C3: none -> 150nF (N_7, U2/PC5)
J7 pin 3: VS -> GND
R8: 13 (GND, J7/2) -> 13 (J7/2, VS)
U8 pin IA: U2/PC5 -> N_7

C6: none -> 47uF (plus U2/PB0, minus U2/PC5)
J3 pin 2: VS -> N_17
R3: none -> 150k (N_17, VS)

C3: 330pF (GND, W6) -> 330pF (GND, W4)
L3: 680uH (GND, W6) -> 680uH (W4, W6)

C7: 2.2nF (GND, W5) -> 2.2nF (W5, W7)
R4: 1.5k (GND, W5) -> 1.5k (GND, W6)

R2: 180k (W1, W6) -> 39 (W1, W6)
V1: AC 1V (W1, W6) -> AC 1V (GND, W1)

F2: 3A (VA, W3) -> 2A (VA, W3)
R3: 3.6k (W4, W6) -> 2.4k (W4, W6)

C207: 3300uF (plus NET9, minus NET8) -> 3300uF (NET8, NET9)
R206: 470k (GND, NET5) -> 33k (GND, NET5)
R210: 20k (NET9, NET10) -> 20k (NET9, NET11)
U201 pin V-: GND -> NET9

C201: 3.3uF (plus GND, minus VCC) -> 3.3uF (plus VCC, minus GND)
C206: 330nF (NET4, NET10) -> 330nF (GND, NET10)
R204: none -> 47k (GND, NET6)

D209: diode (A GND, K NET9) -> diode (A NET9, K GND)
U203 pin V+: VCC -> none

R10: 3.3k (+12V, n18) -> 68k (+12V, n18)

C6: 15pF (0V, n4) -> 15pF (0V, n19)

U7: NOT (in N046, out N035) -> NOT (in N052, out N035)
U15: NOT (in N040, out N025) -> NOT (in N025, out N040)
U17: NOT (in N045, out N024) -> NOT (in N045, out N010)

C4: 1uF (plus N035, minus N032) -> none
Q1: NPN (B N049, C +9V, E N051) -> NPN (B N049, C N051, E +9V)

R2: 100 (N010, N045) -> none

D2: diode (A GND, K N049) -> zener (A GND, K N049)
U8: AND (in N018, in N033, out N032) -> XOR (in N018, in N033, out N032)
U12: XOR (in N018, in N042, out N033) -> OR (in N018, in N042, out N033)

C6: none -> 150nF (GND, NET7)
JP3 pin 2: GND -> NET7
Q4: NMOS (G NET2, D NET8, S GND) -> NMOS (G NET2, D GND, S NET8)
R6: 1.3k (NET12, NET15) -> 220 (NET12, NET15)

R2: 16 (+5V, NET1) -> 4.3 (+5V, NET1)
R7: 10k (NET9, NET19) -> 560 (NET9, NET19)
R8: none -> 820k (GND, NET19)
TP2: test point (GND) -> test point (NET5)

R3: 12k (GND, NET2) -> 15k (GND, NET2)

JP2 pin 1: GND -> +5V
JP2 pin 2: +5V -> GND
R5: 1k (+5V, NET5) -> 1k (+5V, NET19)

• • • •

§ **TO DO**: Read through the entries above and copy each line that has the string "diode" in it.

§ **RESPONSE TO THE EXERCISE**:
D209: diode (A GND, K NET9) -> diode (A NET9, K GND)
D2: diode (A GND, K N049) -> zener (A GND, K N049)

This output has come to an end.